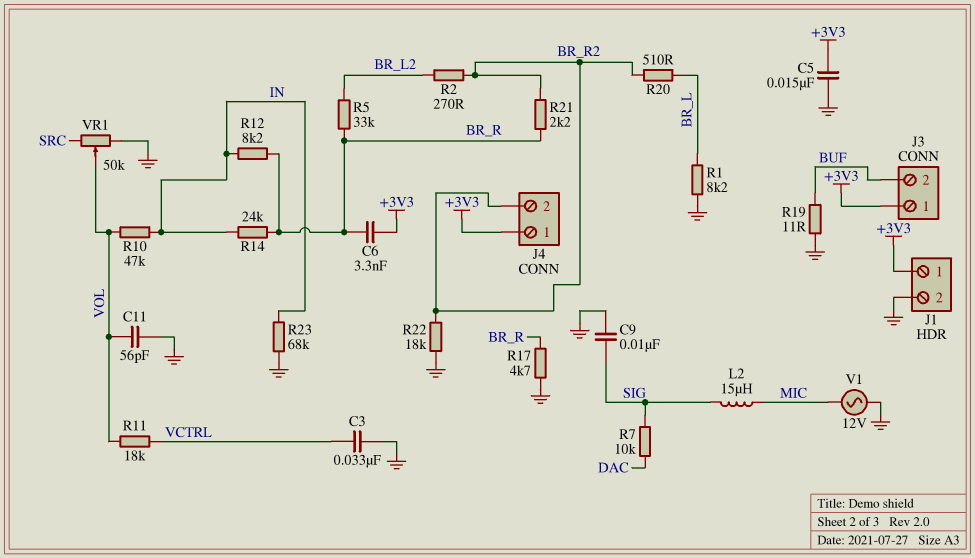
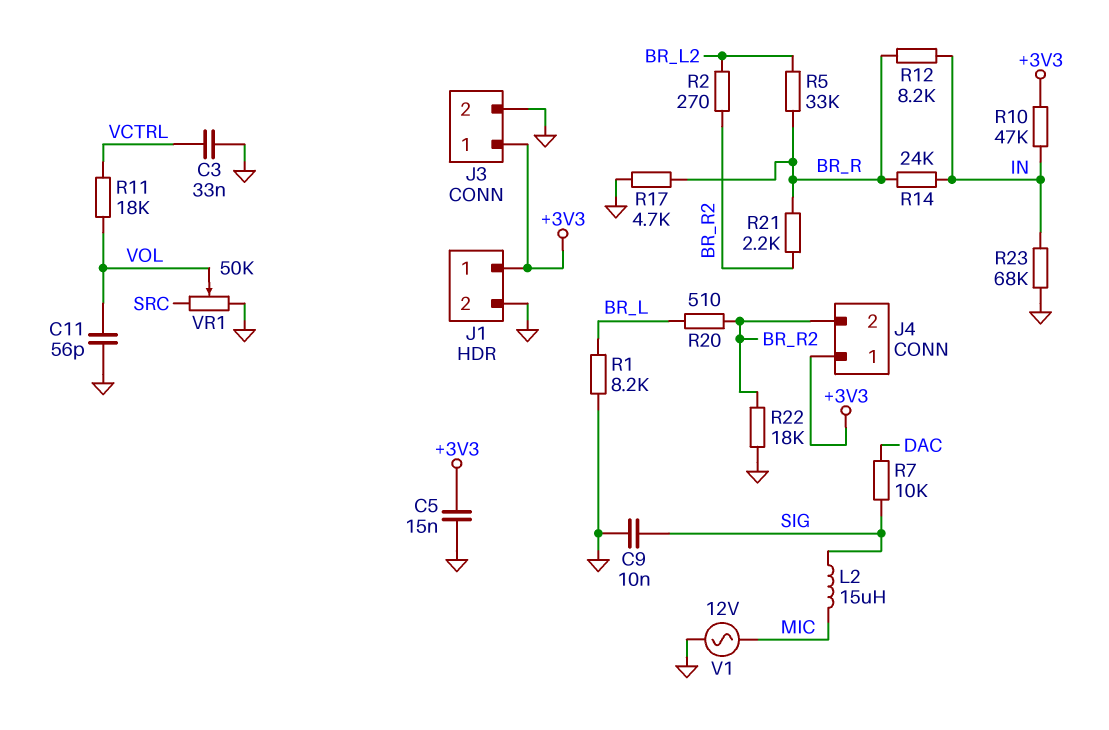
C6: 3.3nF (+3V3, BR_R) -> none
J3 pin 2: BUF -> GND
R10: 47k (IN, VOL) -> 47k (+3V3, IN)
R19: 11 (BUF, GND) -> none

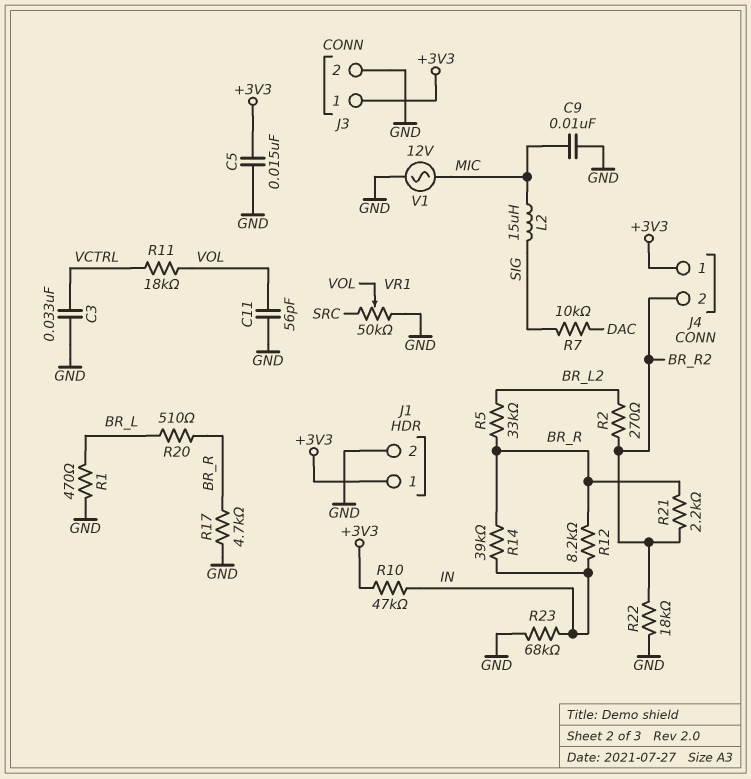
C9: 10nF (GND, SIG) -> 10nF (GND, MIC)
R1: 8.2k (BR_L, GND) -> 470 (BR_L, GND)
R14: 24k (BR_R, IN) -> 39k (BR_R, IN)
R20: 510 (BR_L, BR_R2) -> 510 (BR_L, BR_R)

_ _ _

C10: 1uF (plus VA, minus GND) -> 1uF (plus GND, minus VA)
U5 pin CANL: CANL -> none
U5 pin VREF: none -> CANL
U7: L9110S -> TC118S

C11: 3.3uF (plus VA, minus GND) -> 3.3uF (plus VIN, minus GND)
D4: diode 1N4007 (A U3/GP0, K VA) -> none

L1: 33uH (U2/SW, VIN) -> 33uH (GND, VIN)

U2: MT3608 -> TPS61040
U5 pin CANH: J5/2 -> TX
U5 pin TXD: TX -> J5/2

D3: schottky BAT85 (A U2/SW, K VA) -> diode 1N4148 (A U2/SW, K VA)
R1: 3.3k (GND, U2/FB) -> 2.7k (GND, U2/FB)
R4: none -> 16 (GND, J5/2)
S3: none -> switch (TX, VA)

_ _ _

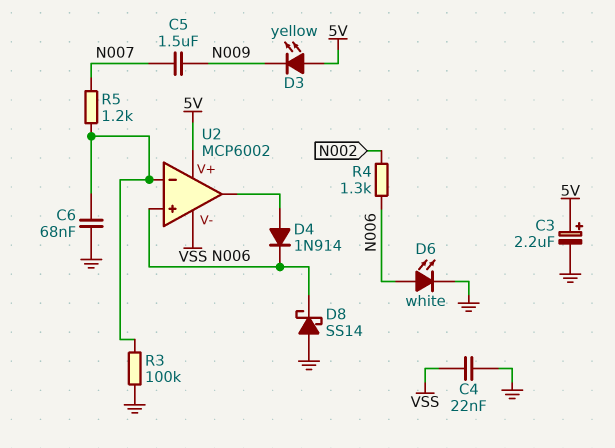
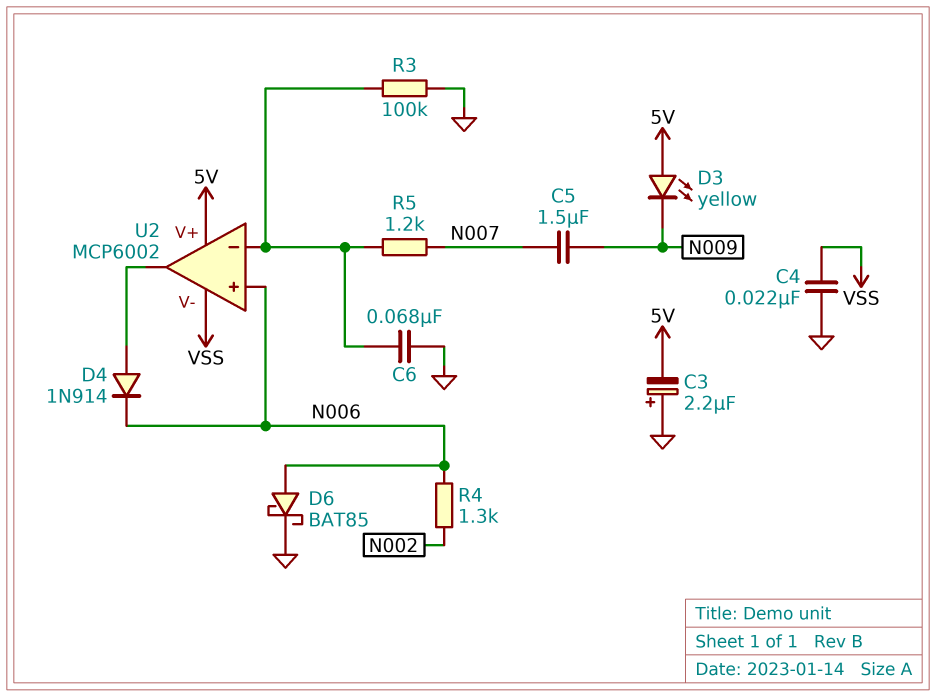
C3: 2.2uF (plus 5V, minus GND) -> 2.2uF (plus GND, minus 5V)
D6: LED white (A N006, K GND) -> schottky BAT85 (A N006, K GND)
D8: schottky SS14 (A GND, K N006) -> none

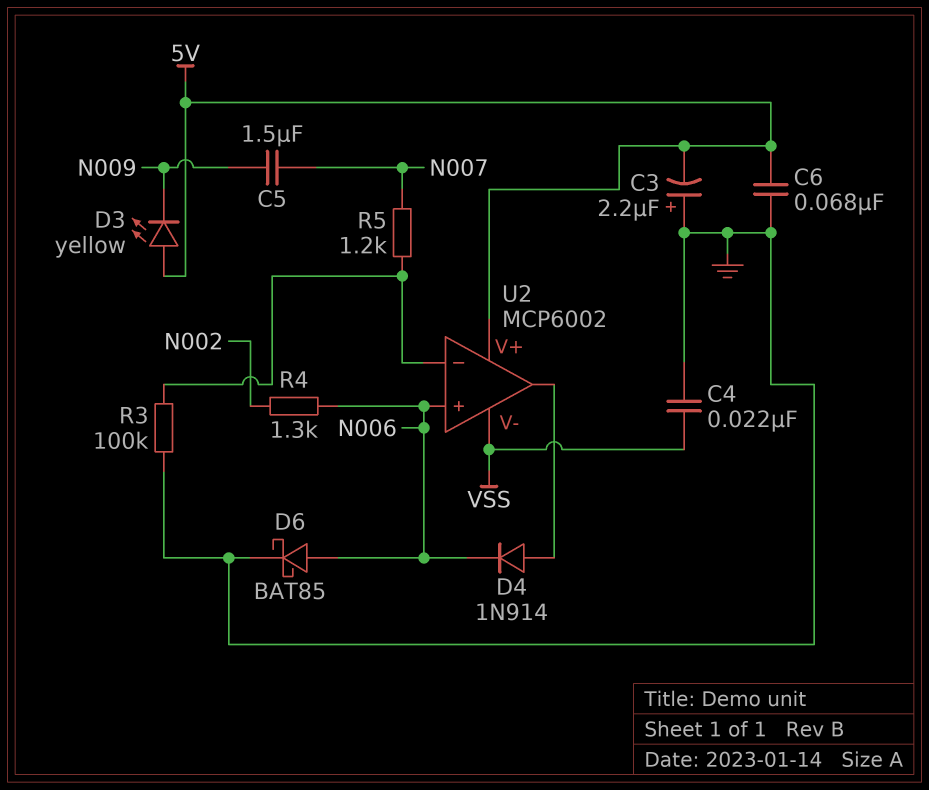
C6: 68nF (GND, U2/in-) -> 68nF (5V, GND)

_ _ _

WORK REQUEST: Each line above that falls between the line with "C6: 3.3nF (+3V3, BR_R) -> none" and the line with "R20: 510 (BR_L, BR_R2) -> 510 (BR_L, BR_R)" should be printed exactly, together with those two lines, but the pictures should not.

RESPONSE TO THE TASK:
C6: 3.3nF (+3V3, BR_R) -> none
J3 pin 2: BUF -> GND
R10: 47k (IN, VOL) -> 47k (+3V3, IN)
R19: 11 (BUF, GND) -> none

C9: 10nF (GND, SIG) -> 10nF (GND, MIC)
R1: 8.2k (BR_L, GND) -> 470 (BR_L, GND)
R14: 24k (BR_R, IN) -> 39k (BR_R, IN)
R20: 510 (BR_L, BR_R2) -> 510 (BR_L, BR_R)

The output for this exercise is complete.